━━━ Dataset records ━━━

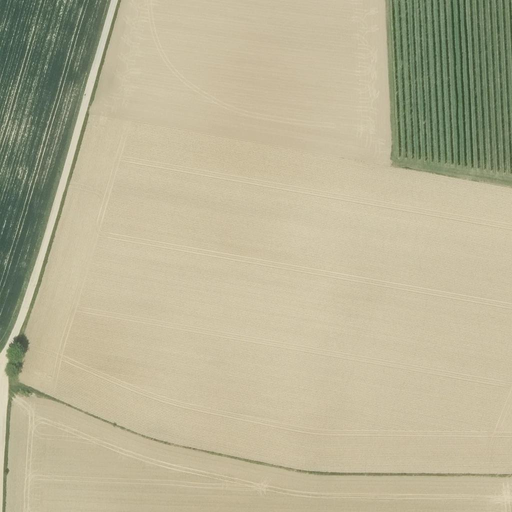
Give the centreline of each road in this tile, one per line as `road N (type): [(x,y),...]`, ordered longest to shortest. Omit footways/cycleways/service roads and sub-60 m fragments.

━━━
━━━ Dataset records ━━━

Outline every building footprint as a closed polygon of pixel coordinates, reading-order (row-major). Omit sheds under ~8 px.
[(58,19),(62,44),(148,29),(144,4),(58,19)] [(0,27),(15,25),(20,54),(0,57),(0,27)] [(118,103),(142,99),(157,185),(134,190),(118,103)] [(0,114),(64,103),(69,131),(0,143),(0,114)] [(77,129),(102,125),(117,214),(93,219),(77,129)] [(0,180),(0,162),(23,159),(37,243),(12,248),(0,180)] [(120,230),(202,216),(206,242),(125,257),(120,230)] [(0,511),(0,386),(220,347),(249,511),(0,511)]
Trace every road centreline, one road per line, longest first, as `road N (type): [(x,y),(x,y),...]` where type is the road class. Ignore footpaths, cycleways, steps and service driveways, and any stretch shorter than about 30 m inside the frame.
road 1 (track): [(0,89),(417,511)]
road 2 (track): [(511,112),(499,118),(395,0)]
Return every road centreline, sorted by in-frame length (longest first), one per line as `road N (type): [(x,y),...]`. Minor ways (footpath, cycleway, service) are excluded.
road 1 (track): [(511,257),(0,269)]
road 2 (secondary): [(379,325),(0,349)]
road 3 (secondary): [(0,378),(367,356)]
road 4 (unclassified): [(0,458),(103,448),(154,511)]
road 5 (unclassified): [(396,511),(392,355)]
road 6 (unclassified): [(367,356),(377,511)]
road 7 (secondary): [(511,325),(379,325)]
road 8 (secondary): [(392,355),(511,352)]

━━━

- **Goal**
Reproduce the listing verbatim, beginning with the line that contains "Return every road" and continuing through the line that contains "road 8 (secondary): [(392,355),(511,352)]", both included.

- **Full answer**
Return every road centreline, sorted by in-frame length (longest first), one per line as `road N (type): [(x,y),...]`. Minor ways (footpath, cycleway, service) are excluded.
road 1 (track): [(511,257),(0,269)]
road 2 (secondary): [(379,325),(0,349)]
road 3 (secondary): [(0,378),(367,356)]
road 4 (unclassified): [(0,458),(103,448),(154,511)]
road 5 (unclassified): [(396,511),(392,355)]
road 6 (unclassified): [(367,356),(377,511)]
road 7 (secondary): [(511,325),(379,325)]
road 8 (secondary): [(392,355),(511,352)]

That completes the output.